Task to complete: Say how many lines of the listing below include the word "SCALE", with no other output.

---- Material for this task

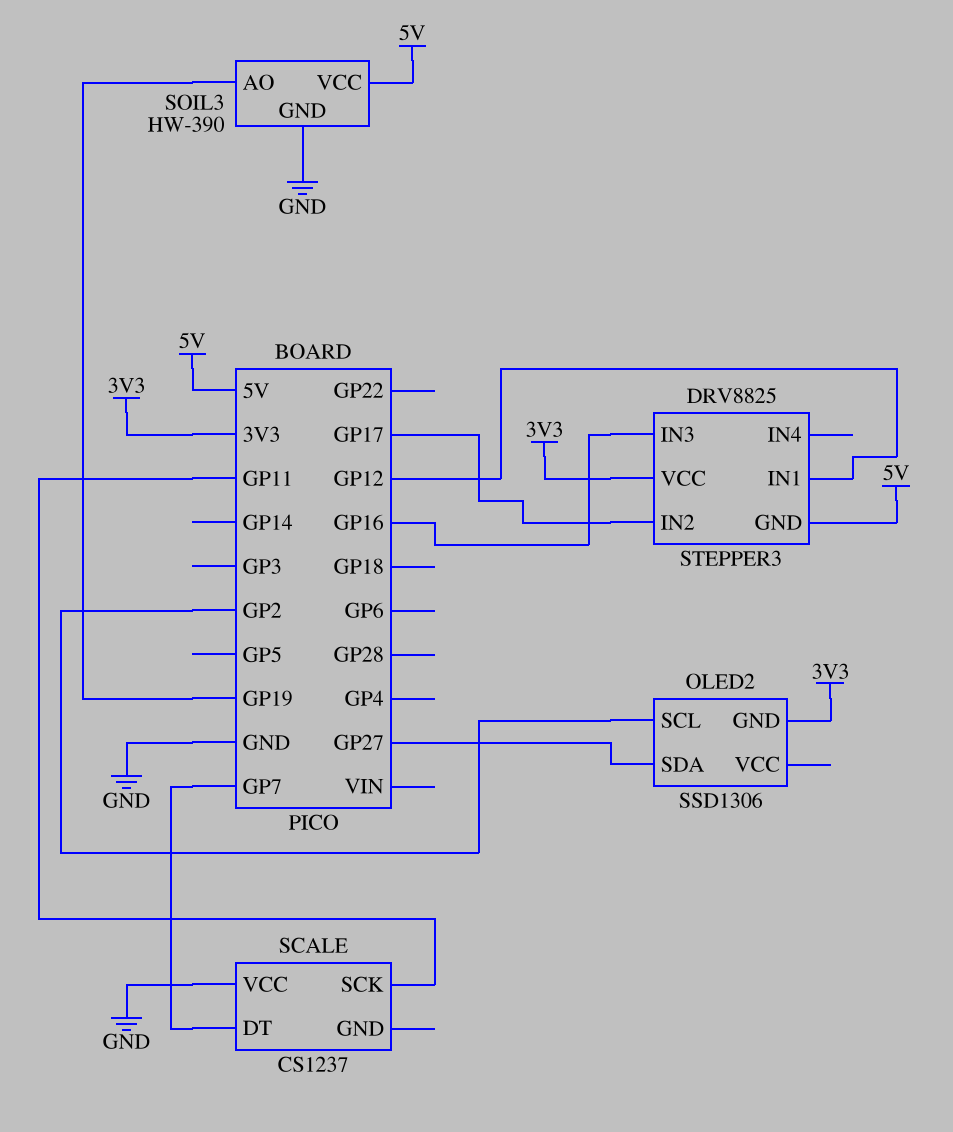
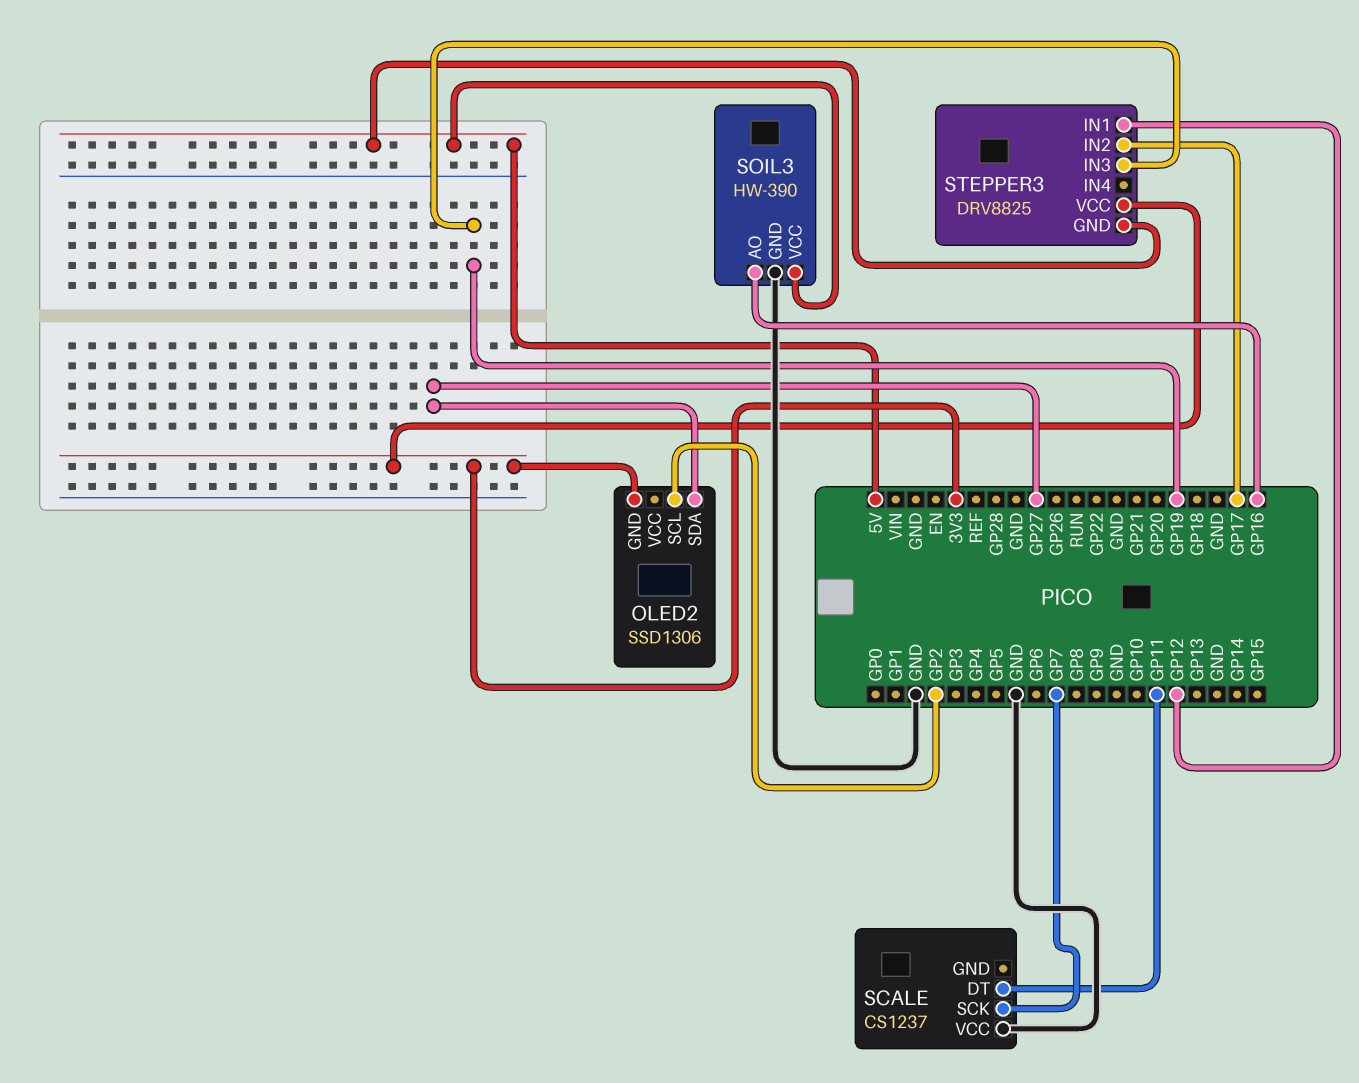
SCALE pin DT: GP7 -> GP11
SCALE pin SCK: GP11 -> GP7
SOIL3 pin AO: GP19 -> GP16
STEPPER3 pin IN3: GP16 -> GP19

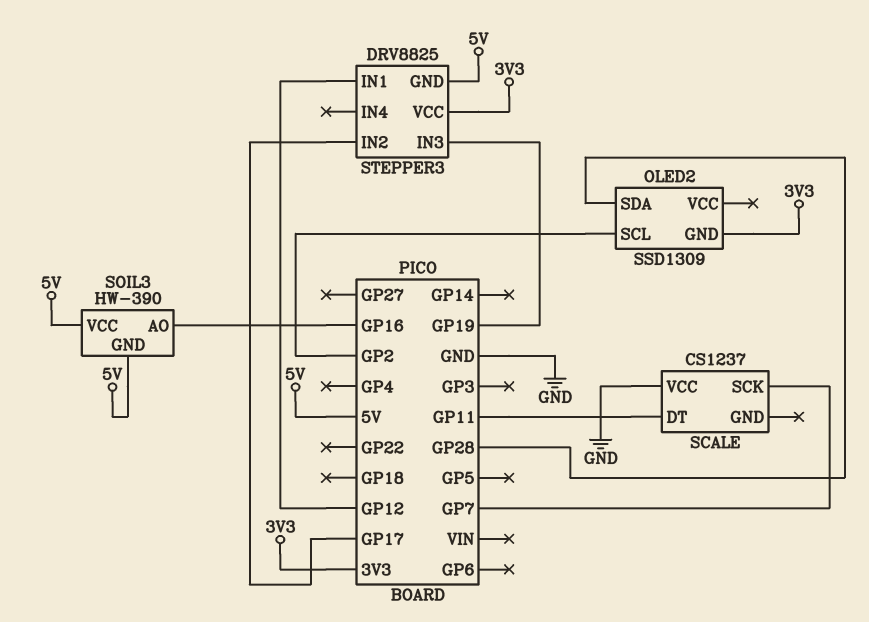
OLED2: SSD1306 -> SSD1309
OLED2 pin SDA: GP27 -> GP28
SOIL3 pin GND: GND -> 5V

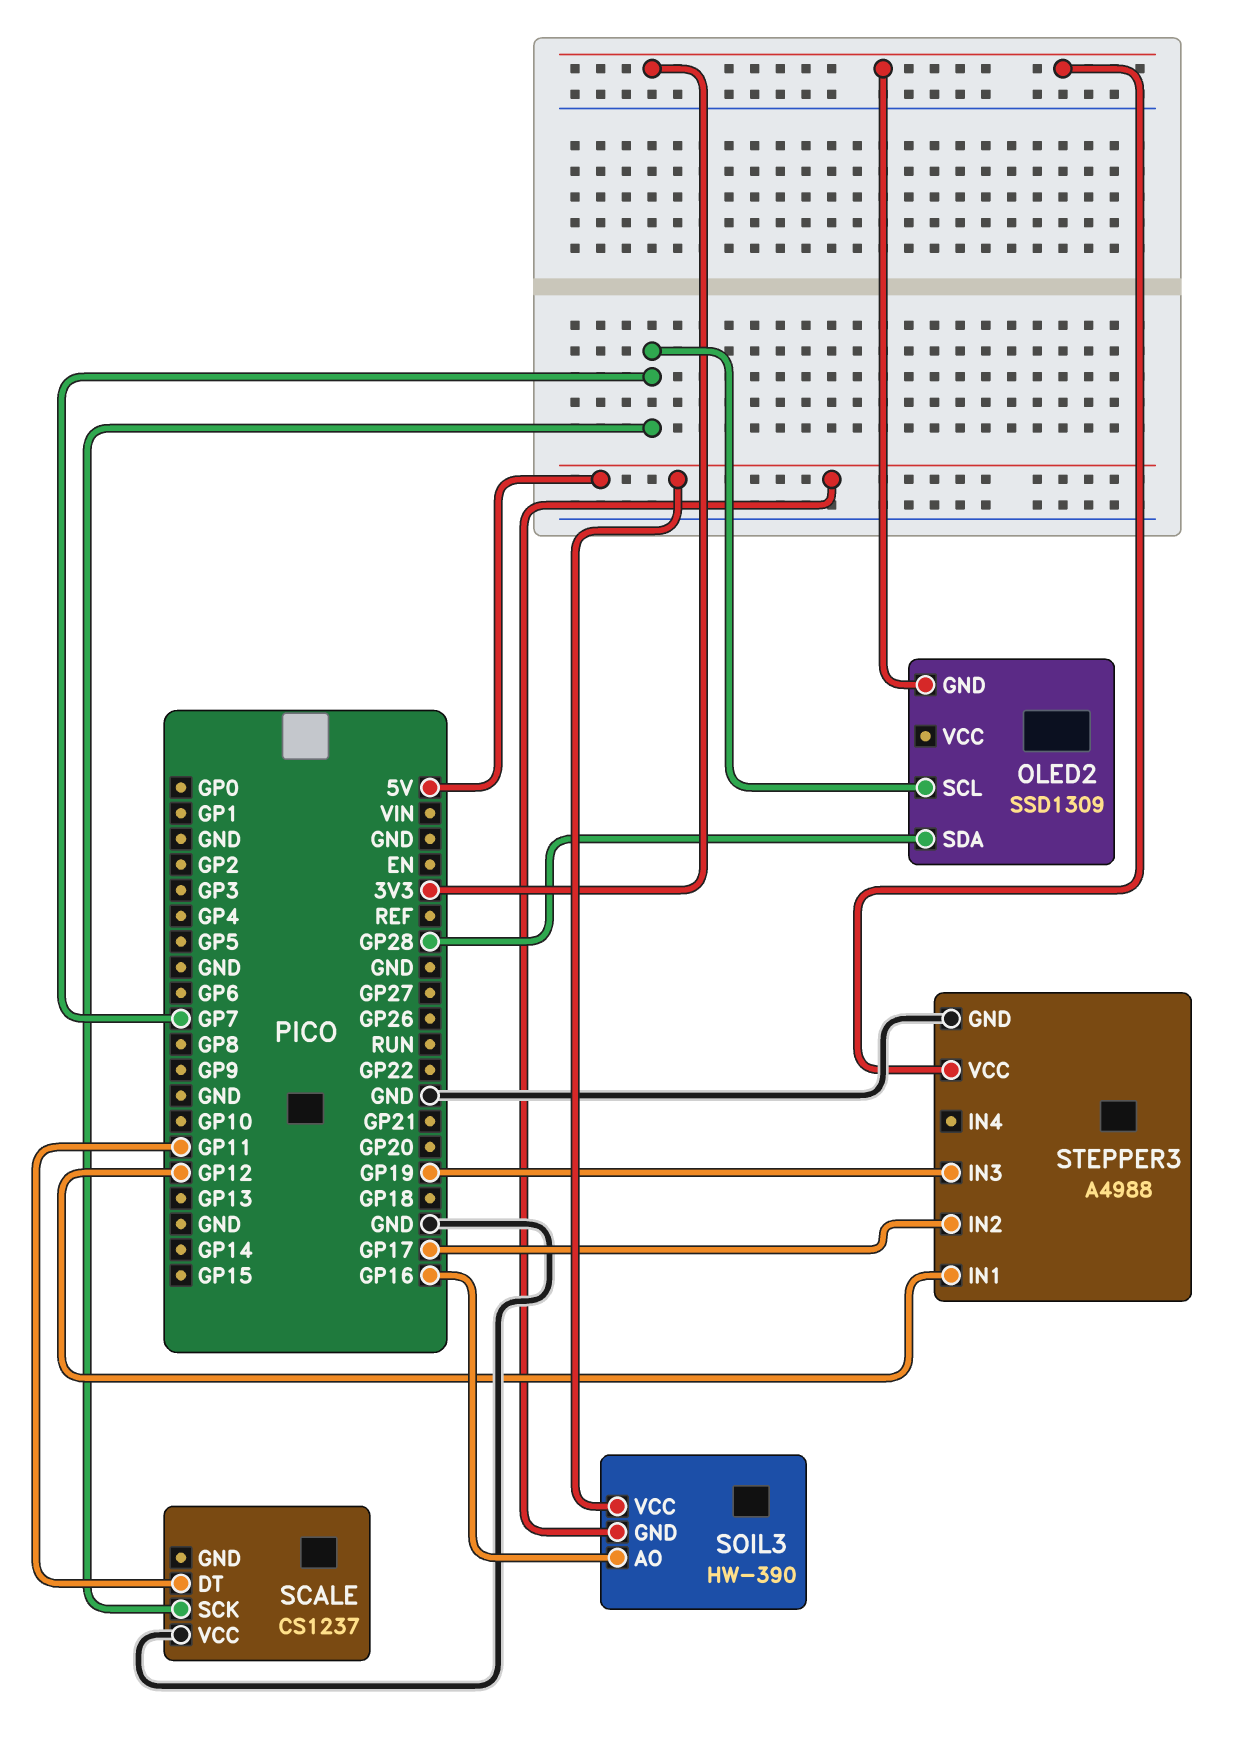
OLED2 pin SCL: GP2 -> GP7
STEPPER3: DRV8825 -> A4988
STEPPER3 pin GND: 5V -> GND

--------

Solution for this exercise: 2